◆ EXERCISE REQUIREMENTS ◆
Copy out the listing beneath, missing nothing.

-- DATA TO USE follows --

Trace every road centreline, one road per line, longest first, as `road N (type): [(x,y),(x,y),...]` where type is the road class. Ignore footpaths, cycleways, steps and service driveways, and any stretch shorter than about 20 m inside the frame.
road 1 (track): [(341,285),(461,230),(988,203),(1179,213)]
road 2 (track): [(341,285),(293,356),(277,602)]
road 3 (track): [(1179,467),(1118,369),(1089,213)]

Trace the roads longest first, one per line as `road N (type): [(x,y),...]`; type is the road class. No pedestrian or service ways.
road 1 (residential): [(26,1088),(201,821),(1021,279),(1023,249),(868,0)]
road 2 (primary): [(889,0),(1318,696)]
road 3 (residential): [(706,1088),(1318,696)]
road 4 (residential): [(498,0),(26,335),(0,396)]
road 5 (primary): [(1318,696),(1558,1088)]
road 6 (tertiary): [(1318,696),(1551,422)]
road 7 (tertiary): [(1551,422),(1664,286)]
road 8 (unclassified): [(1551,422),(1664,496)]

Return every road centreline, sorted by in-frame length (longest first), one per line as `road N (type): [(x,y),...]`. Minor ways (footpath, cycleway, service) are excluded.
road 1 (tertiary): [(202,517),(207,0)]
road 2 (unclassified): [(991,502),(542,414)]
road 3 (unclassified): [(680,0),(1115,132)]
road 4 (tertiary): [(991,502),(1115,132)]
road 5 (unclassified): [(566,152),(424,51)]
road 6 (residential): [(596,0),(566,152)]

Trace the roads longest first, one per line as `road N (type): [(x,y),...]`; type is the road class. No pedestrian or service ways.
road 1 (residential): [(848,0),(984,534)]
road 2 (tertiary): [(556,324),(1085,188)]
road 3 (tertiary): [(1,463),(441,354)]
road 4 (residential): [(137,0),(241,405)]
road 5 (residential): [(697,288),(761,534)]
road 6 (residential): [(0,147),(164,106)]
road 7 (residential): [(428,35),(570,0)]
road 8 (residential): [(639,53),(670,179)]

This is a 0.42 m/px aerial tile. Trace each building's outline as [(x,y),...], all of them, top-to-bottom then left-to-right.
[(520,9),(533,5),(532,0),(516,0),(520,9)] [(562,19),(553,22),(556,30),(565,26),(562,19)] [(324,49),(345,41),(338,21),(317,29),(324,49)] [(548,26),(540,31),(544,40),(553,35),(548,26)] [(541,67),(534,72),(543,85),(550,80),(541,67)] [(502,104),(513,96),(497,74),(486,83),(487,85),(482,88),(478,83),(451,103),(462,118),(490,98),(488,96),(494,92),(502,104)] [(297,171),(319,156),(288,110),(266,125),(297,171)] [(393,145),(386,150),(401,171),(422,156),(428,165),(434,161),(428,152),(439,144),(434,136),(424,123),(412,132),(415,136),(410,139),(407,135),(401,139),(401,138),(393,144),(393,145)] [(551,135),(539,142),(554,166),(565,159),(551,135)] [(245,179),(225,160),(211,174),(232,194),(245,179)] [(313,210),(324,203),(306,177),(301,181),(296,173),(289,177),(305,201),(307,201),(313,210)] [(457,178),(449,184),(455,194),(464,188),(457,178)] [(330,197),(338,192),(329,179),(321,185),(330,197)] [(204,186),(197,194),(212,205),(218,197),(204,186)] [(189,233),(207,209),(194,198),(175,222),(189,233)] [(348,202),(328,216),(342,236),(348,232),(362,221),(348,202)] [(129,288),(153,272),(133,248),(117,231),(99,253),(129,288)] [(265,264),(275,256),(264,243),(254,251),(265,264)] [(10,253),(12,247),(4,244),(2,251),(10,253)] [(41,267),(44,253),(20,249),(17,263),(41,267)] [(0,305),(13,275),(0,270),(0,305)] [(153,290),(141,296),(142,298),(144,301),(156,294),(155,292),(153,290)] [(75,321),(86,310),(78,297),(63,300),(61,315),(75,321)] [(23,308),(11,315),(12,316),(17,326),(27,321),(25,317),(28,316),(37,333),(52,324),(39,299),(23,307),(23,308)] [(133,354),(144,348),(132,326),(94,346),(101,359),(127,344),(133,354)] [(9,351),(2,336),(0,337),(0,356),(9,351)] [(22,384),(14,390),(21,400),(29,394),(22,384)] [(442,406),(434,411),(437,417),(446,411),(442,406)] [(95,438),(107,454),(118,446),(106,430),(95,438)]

-- DATA TO USE concluded --

◆ REPLY TO THE EXERCISE ◆
Trace every road centreline, one road per line, longest first, as `road N (type): [(x,y),(x,y),...]` where type is the road class. Ignore footpaths, cycleways, steps and service driveways, and any stretch shorter than about 20 m inside the frame.
road 1 (track): [(341,285),(461,230),(988,203),(1179,213)]
road 2 (track): [(341,285),(293,356),(277,602)]
road 3 (track): [(1179,467),(1118,369),(1089,213)]

Trace the roads longest first, one per line as `road N (type): [(x,y),...]`; type is the road class. No pedestrian or service ways.
road 1 (residential): [(26,1088),(201,821),(1021,279),(1023,249),(868,0)]
road 2 (primary): [(889,0),(1318,696)]
road 3 (residential): [(706,1088),(1318,696)]
road 4 (residential): [(498,0),(26,335),(0,396)]
road 5 (primary): [(1318,696),(1558,1088)]
road 6 (tertiary): [(1318,696),(1551,422)]
road 7 (tertiary): [(1551,422),(1664,286)]
road 8 (unclassified): [(1551,422),(1664,496)]

Return every road centreline, sorted by in-frame length (longest first), one per line as `road N (type): [(x,y),...]`. Minor ways (footpath, cycleway, service) are excluded.
road 1 (tertiary): [(202,517),(207,0)]
road 2 (unclassified): [(991,502),(542,414)]
road 3 (unclassified): [(680,0),(1115,132)]
road 4 (tertiary): [(991,502),(1115,132)]
road 5 (unclassified): [(566,152),(424,51)]
road 6 (residential): [(596,0),(566,152)]

Trace the roads longest first, one per line as `road N (type): [(x,y),...]`; type is the road class. No pedestrian or service ways.
road 1 (residential): [(848,0),(984,534)]
road 2 (tertiary): [(556,324),(1085,188)]
road 3 (tertiary): [(1,463),(441,354)]
road 4 (residential): [(137,0),(241,405)]
road 5 (residential): [(697,288),(761,534)]
road 6 (residential): [(0,147),(164,106)]
road 7 (residential): [(428,35),(570,0)]
road 8 (residential): [(639,53),(670,179)]

This is a 0.42 m/px aerial tile. Trace each building's outline as [(x,y),...], all of them, top-to-bottom then left-to-right.
[(520,9),(533,5),(532,0),(516,0),(520,9)] [(562,19),(553,22),(556,30),(565,26),(562,19)] [(324,49),(345,41),(338,21),(317,29),(324,49)] [(548,26),(540,31),(544,40),(553,35),(548,26)] [(541,67),(534,72),(543,85),(550,80),(541,67)] [(502,104),(513,96),(497,74),(486,83),(487,85),(482,88),(478,83),(451,103),(462,118),(490,98),(488,96),(494,92),(502,104)] [(297,171),(319,156),(288,110),(266,125),(297,171)] [(393,145),(386,150),(401,171),(422,156),(428,165),(434,161),(428,152),(439,144),(434,136),(424,123),(412,132),(415,136),(410,139),(407,135),(401,139),(401,138),(393,144),(393,145)] [(551,135),(539,142),(554,166),(565,159),(551,135)] [(245,179),(225,160),(211,174),(232,194),(245,179)] [(313,210),(324,203),(306,177),(301,181),(296,173),(289,177),(305,201),(307,201),(313,210)] [(457,178),(449,184),(455,194),(464,188),(457,178)] [(330,197),(338,192),(329,179),(321,185),(330,197)] [(204,186),(197,194),(212,205),(218,197),(204,186)] [(189,233),(207,209),(194,198),(175,222),(189,233)] [(348,202),(328,216),(342,236),(348,232),(362,221),(348,202)] [(129,288),(153,272),(133,248),(117,231),(99,253),(129,288)] [(265,264),(275,256),(264,243),(254,251),(265,264)] [(10,253),(12,247),(4,244),(2,251),(10,253)] [(41,267),(44,253),(20,249),(17,263),(41,267)] [(0,305),(13,275),(0,270),(0,305)] [(153,290),(141,296),(142,298),(144,301),(156,294),(155,292),(153,290)] [(75,321),(86,310),(78,297),(63,300),(61,315),(75,321)] [(23,308),(11,315),(12,316),(17,326),(27,321),(25,317),(28,316),(37,333),(52,324),(39,299),(23,307),(23,308)] [(133,354),(144,348),(132,326),(94,346),(101,359),(127,344),(133,354)] [(9,351),(2,336),(0,337),(0,356),(9,351)] [(22,384),(14,390),(21,400),(29,394),(22,384)] [(442,406),(434,411),(437,417),(446,411),(442,406)] [(95,438),(107,454),(118,446),(106,430),(95,438)]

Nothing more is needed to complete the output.